_Assignment_. Reproduce, please, the line that holds "none -> orange cone J6 level 2" and all later lines through the end of the entries below, exactly; omit pictures.
▽
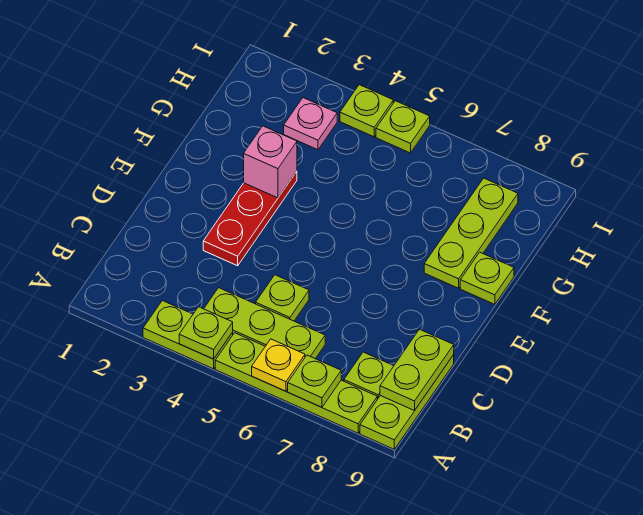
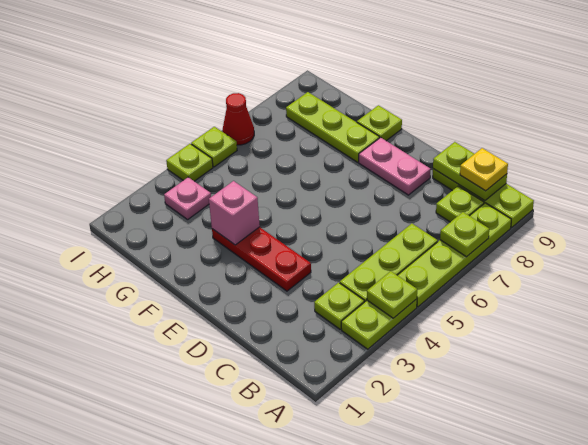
yellow plate A6 level 2 -> yellow plate B9 level 3
lime plate C5 level 1 -> lime plate B3 level 1
none -> pink plate D8:E8 level 1
none -> red cone I6 level 1

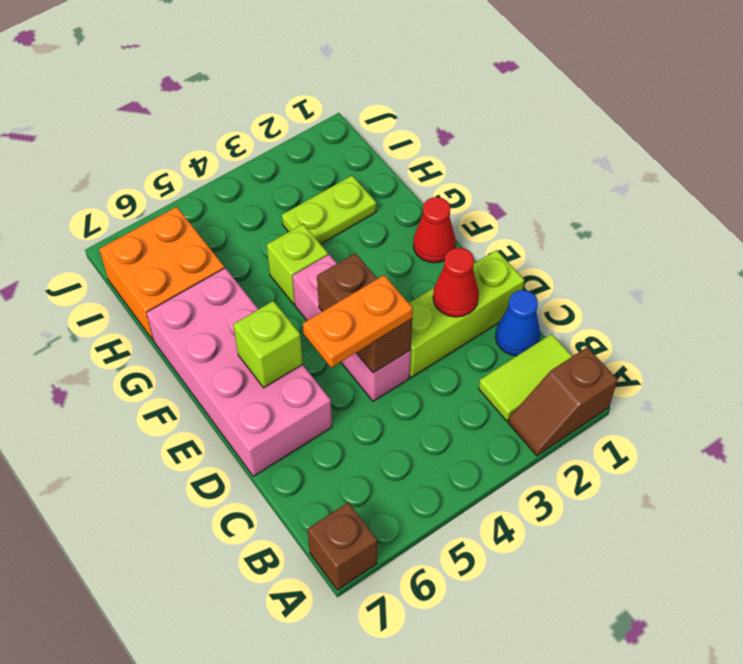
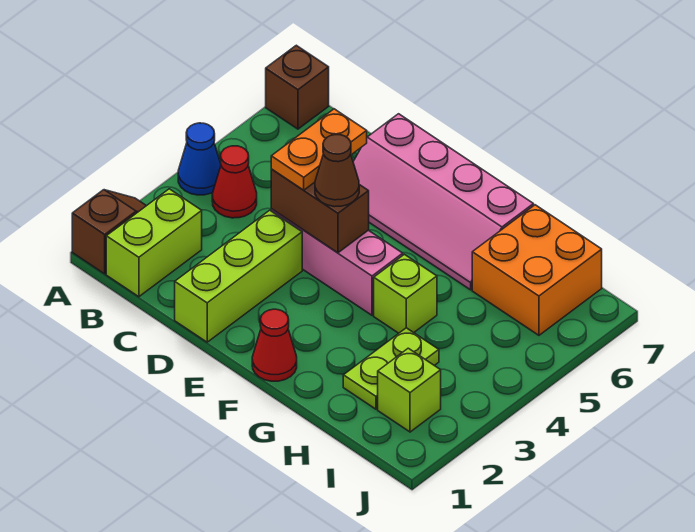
lime tile B1:B2 level 1 -> lime brick B1:B2 level 1
blue cone C1 level 1 -> blue cone A4 level 1
red cone D2 level 2 -> red cone B4 level 1
pink brick D6:G7 level 1 -> pink slope D6:G7 level 1 top 7
none -> brown cone E4 level 3
lime brick E6 level 2 -> lime brick I2 level 1

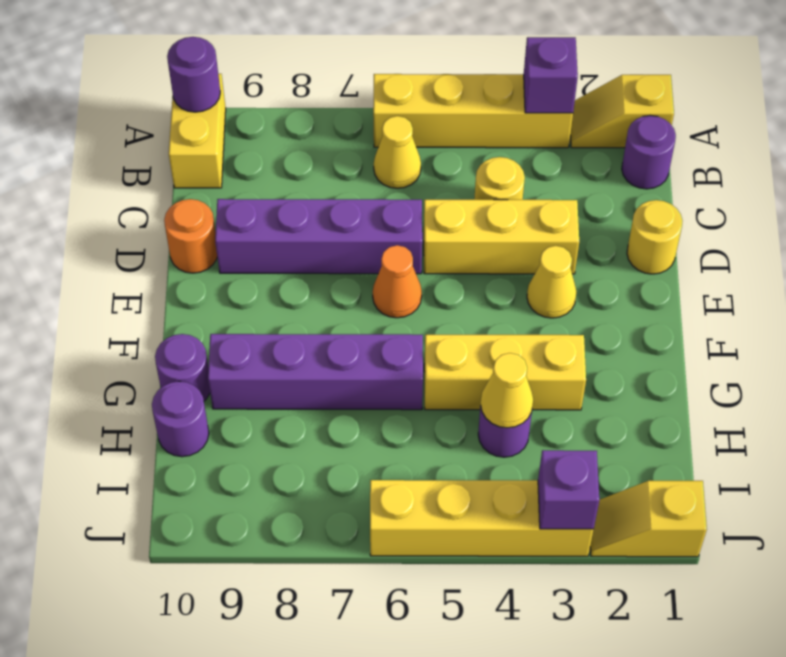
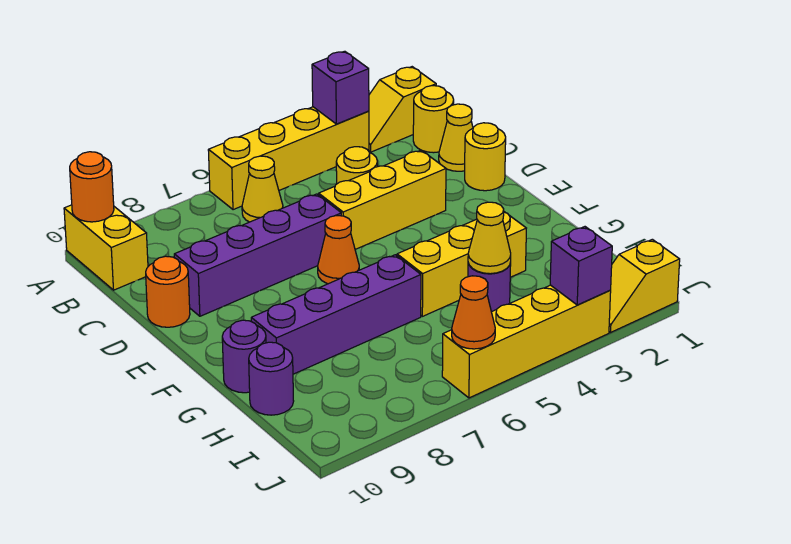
purple round brick A10 level 2 -> orange round brick A10 level 2
purple round brick B1 level 1 -> yellow round brick B1 level 1
yellow cone E3 level 1 -> yellow cone C1 level 1
none -> orange cone J6 level 2

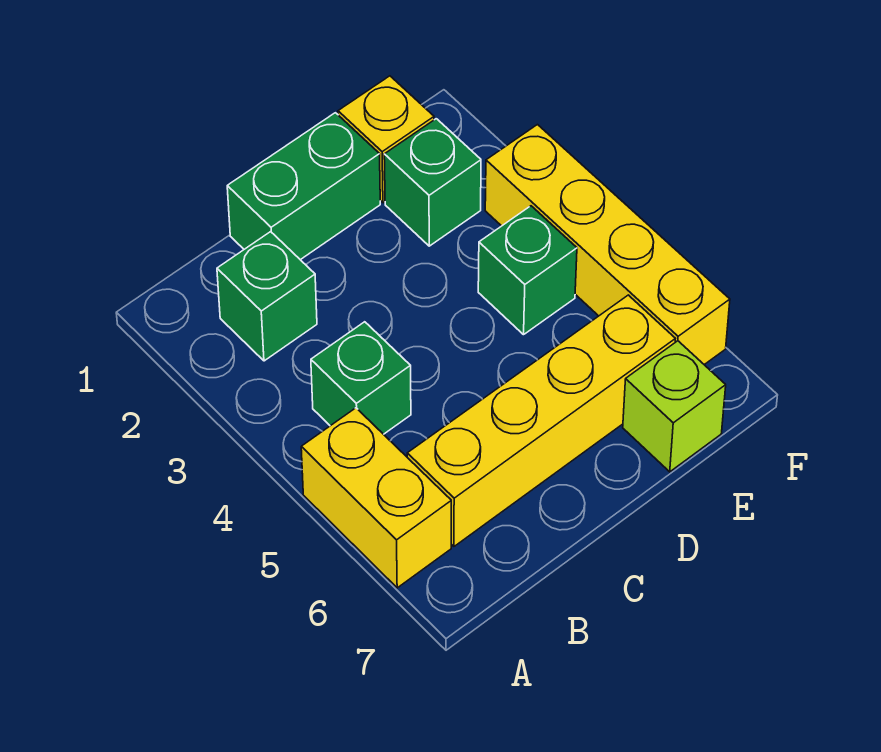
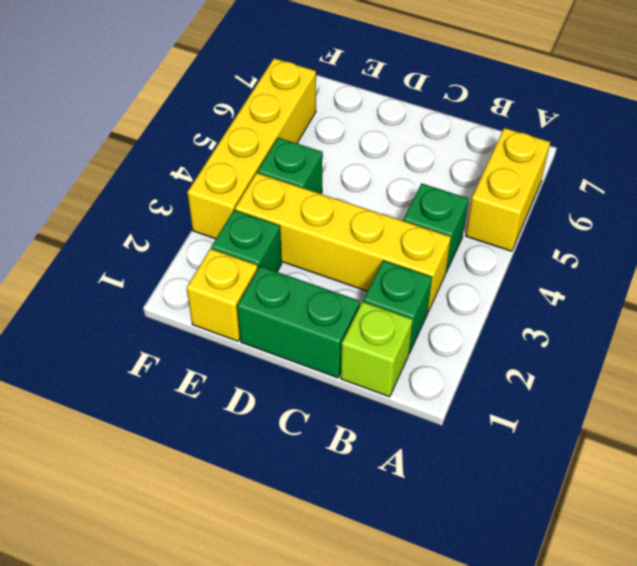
yellow brick B6:E6 level 1 -> yellow brick B3:E3 level 1
lime brick E7 level 1 -> lime brick B1 level 1

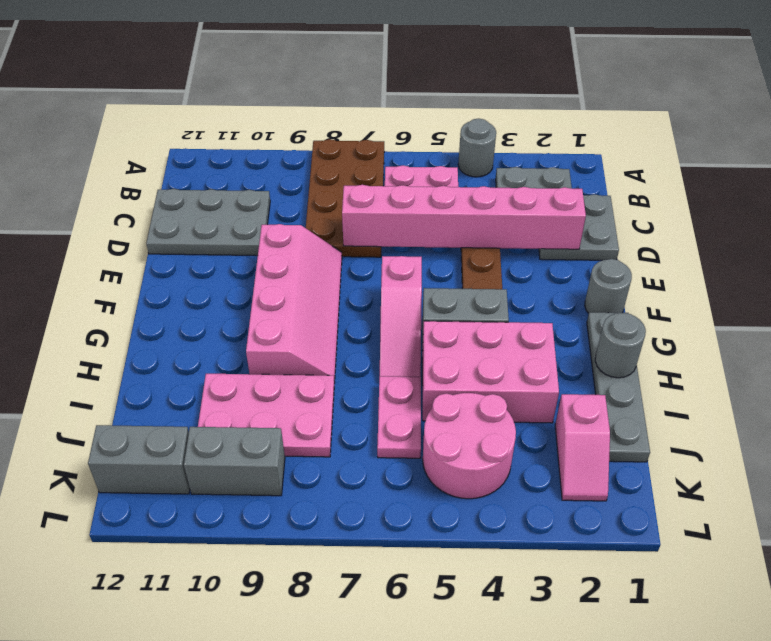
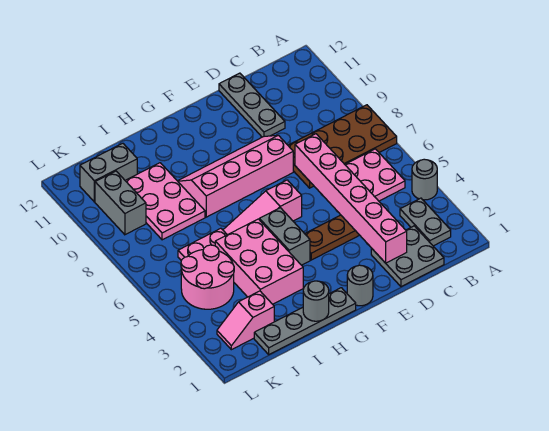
grey plate C10:D12 level 1 -> grey plate D10:D12 level 1
pink slope E8:H9 level 1 top 9 -> pink slope E8:H9 level 1 top 8
grey brick K11:K12 level 1 -> grey brick J11:K11 level 1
△
_Solution for this problem_.
none -> orange cone J6 level 2

yellow brick B6:E6 level 1 -> yellow brick B3:E3 level 1
lime brick E7 level 1 -> lime brick B1 level 1

grey plate C10:D12 level 1 -> grey plate D10:D12 level 1
pink slope E8:H9 level 1 top 9 -> pink slope E8:H9 level 1 top 8
grey brick K11:K12 level 1 -> grey brick J11:K11 level 1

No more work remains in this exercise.